-- SUPPLIED INFORMATION follows --

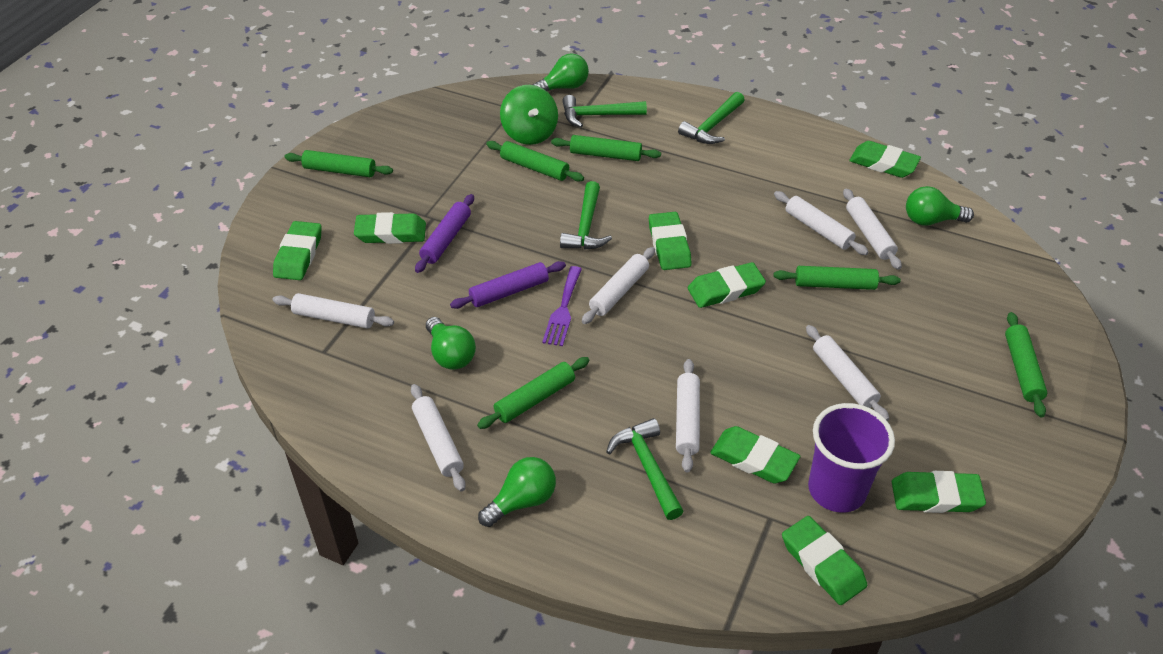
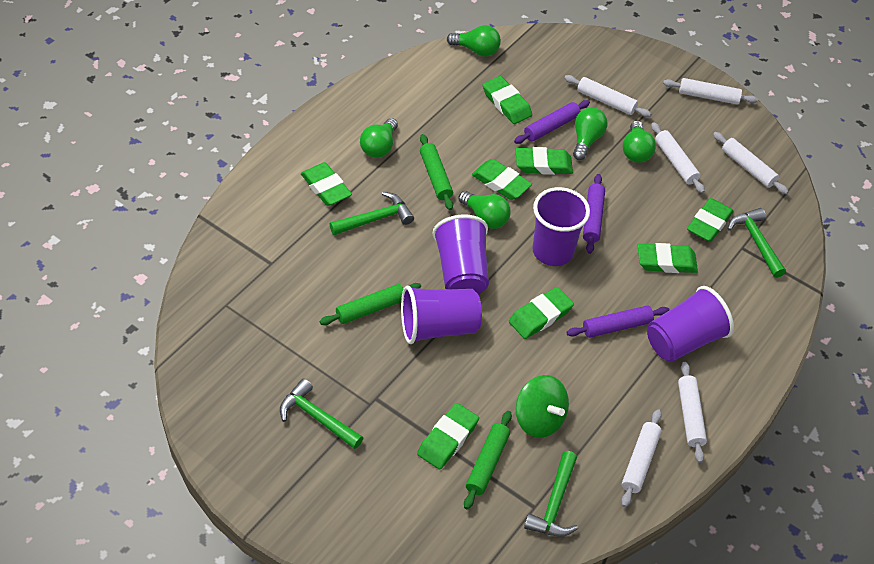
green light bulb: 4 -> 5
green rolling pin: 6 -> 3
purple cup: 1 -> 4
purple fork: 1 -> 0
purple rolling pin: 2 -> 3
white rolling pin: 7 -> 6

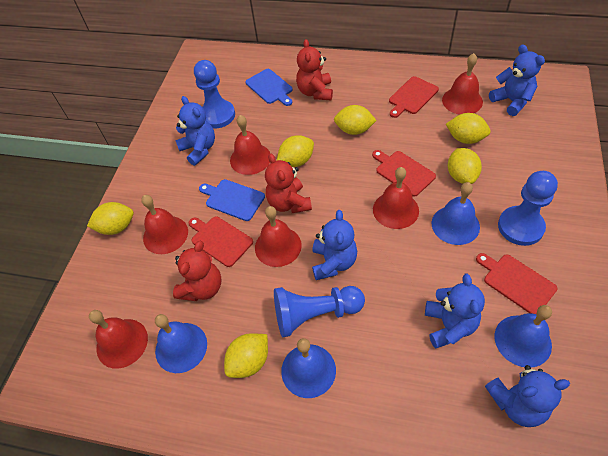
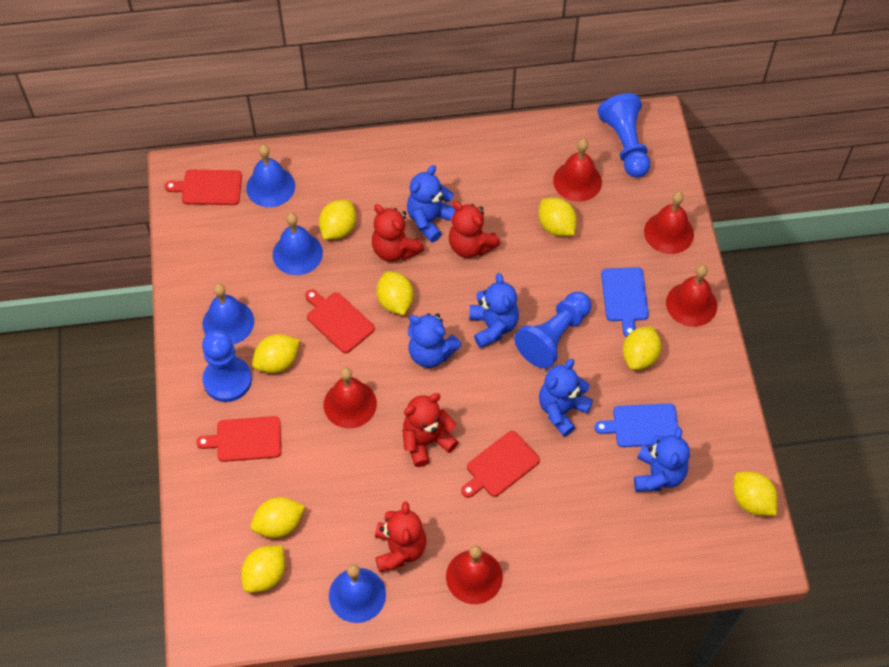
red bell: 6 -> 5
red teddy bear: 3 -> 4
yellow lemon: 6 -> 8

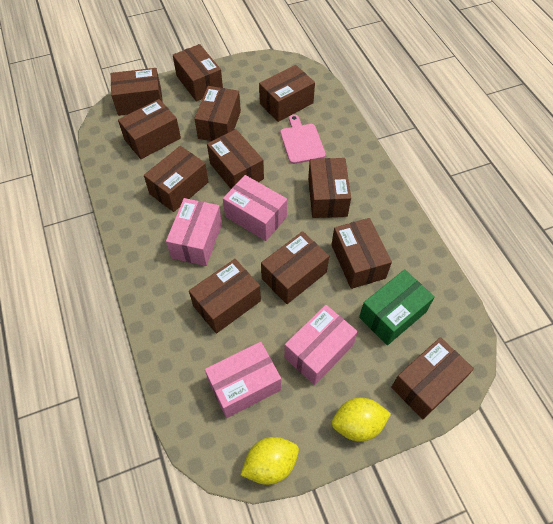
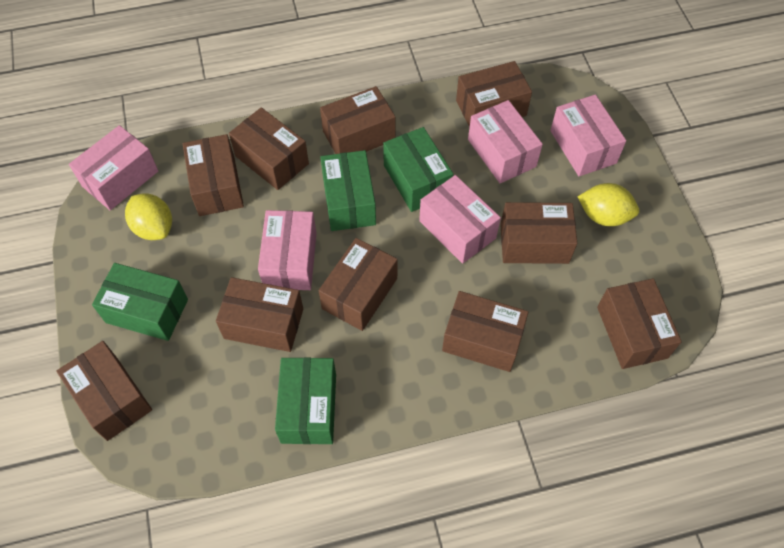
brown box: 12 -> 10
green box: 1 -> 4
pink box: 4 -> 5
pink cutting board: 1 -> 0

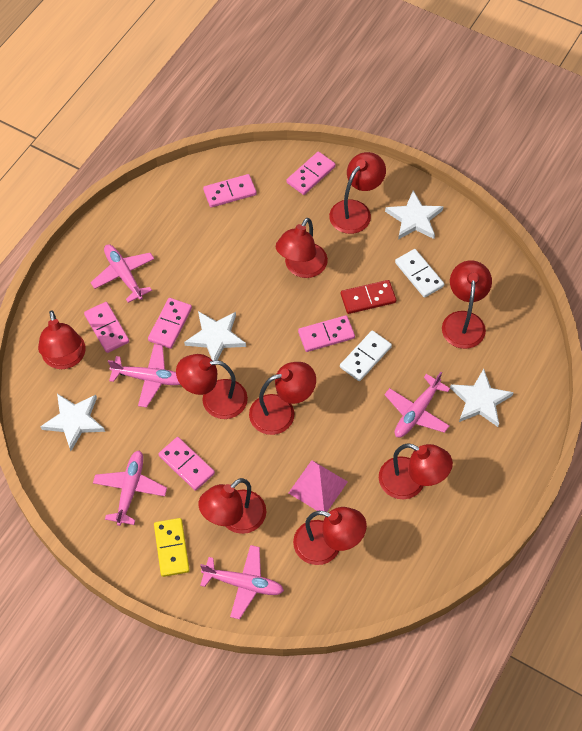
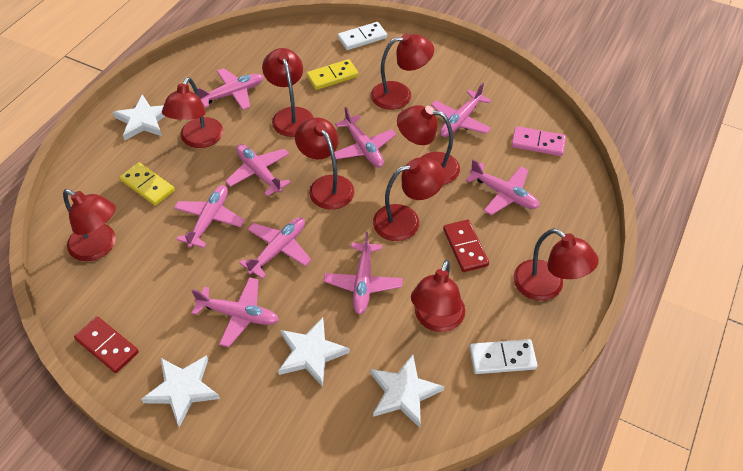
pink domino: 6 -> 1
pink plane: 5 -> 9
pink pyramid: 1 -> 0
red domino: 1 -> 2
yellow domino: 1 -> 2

-- SUPPLIED INFORMATION concluded --

WHAT TO DO - Copy out all the entries exactly. Images stay out of the copy.

SOLUTION -
green light bulb: 4 -> 5
green rolling pin: 6 -> 3
purple cup: 1 -> 4
purple fork: 1 -> 0
purple rolling pin: 2 -> 3
white rolling pin: 7 -> 6

red bell: 6 -> 5
red teddy bear: 3 -> 4
yellow lemon: 6 -> 8

brown box: 12 -> 10
green box: 1 -> 4
pink box: 4 -> 5
pink cutting board: 1 -> 0

pink domino: 6 -> 1
pink plane: 5 -> 9
pink pyramid: 1 -> 0
red domino: 1 -> 2
yellow domino: 1 -> 2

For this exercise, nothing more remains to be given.